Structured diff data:

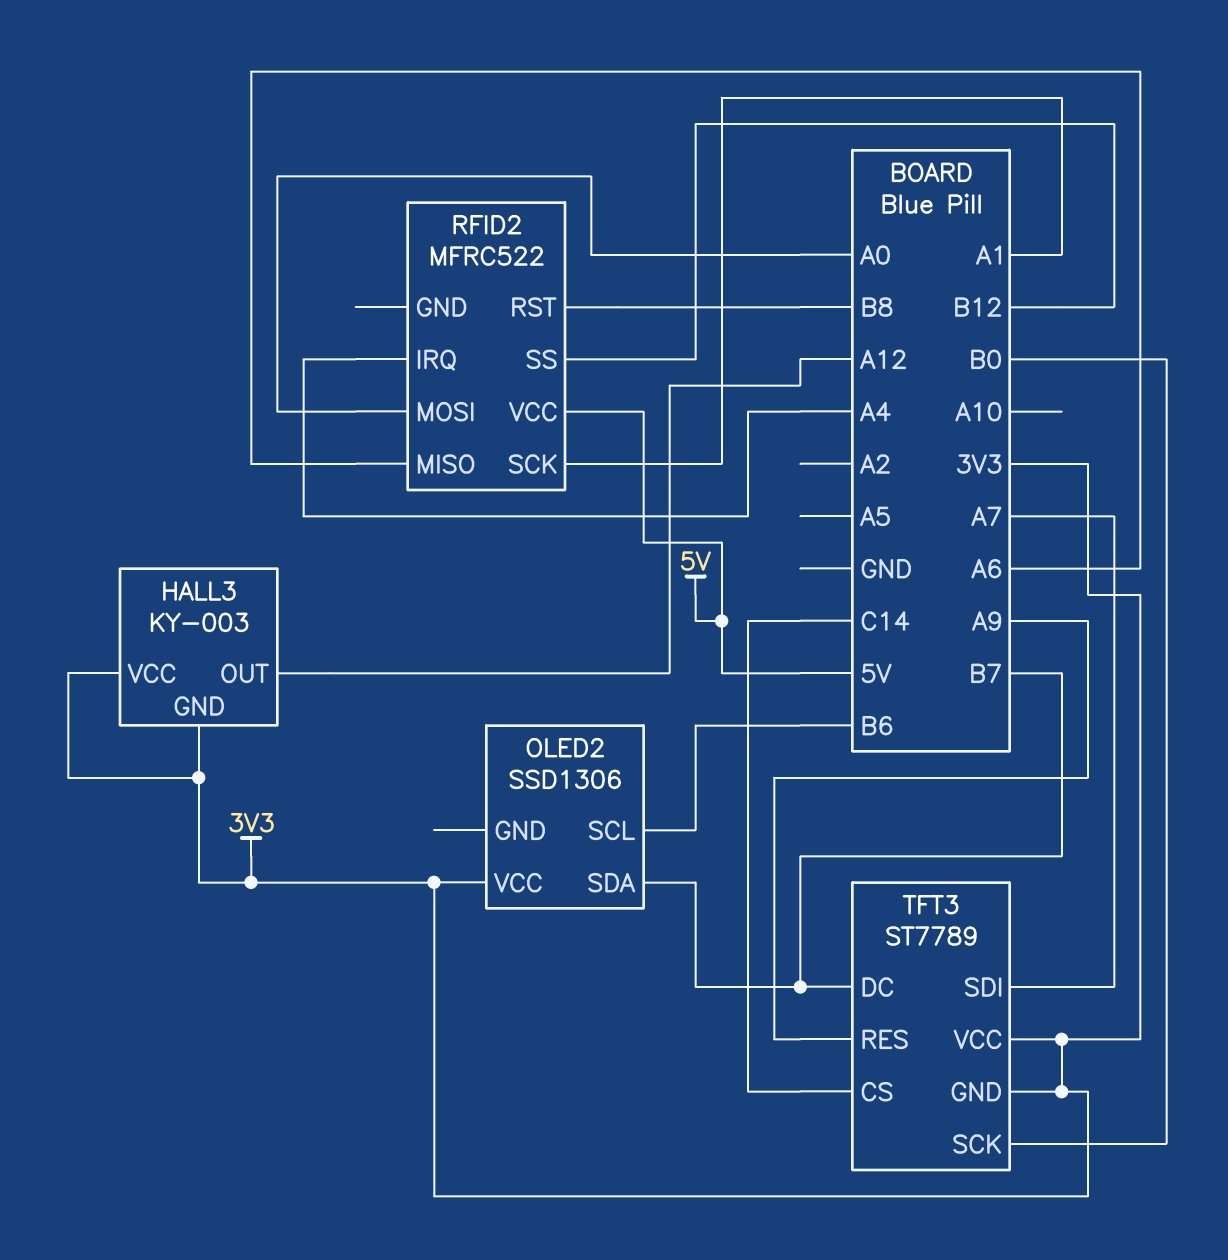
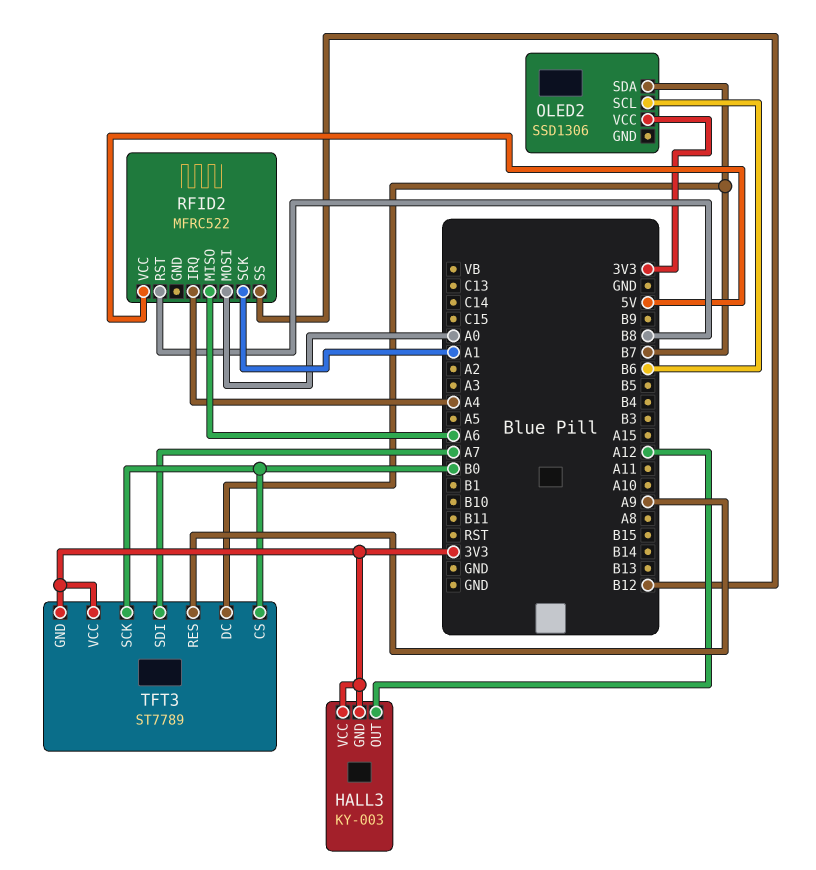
TFT3 pin CS: C14 -> B0

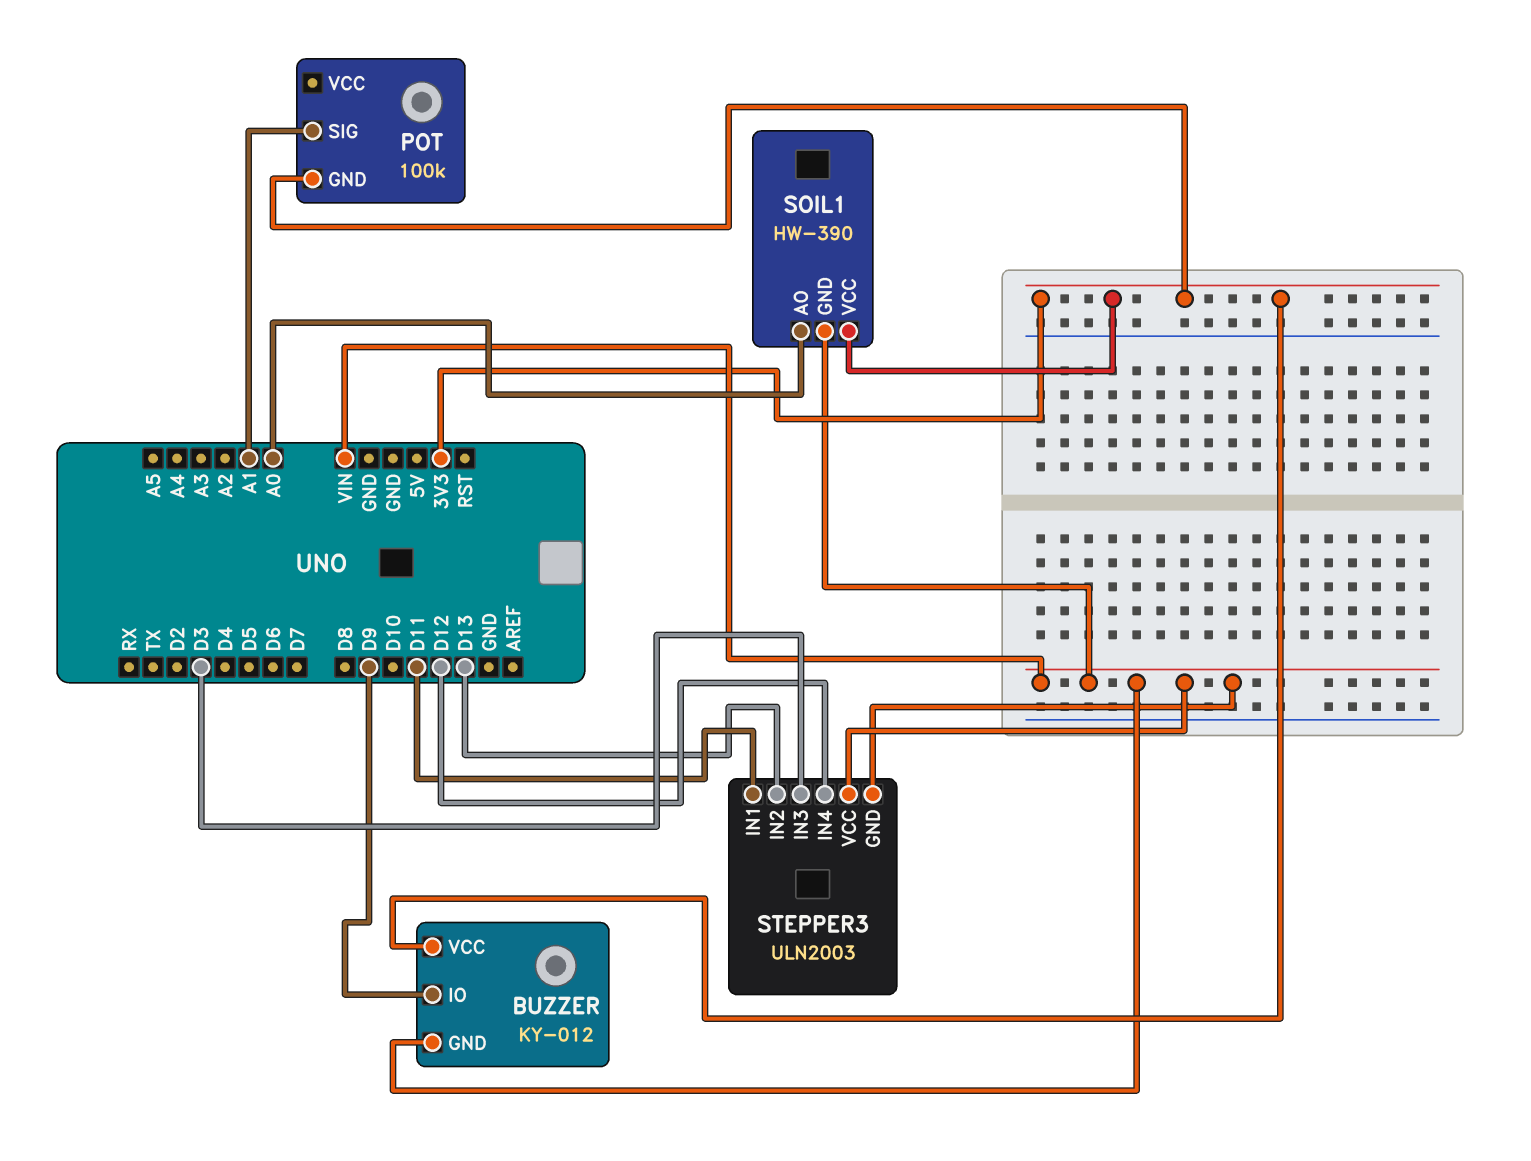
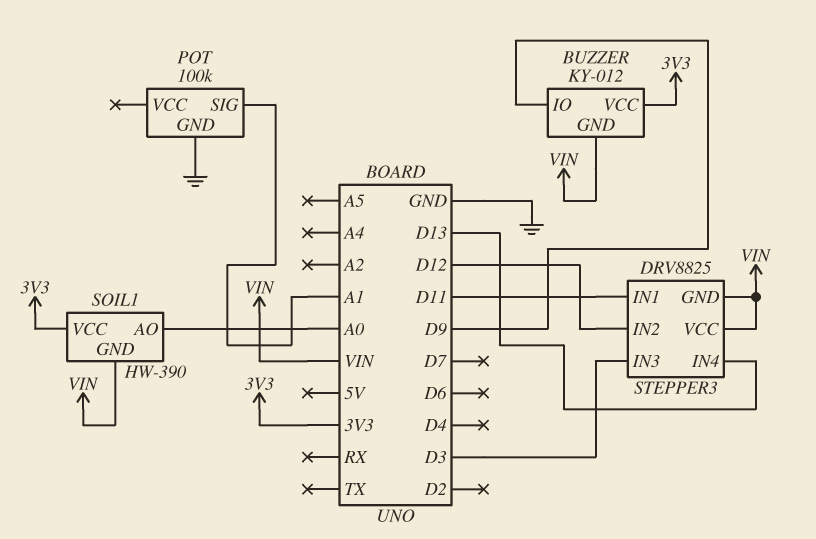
POT pin GND: 3V3 -> GND
STEPPER3: ULN2003 -> DRV8825
STEPPER3 pin IN2: D13 -> D12
STEPPER3 pin IN4: D12 -> D13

What is needed: Each record above is to be written out exactly; the pictures are not.

Reply:
TFT3 pin CS: C14 -> B0

POT pin GND: 3V3 -> GND
STEPPER3: ULN2003 -> DRV8825
STEPPER3 pin IN2: D13 -> D12
STEPPER3 pin IN4: D12 -> D13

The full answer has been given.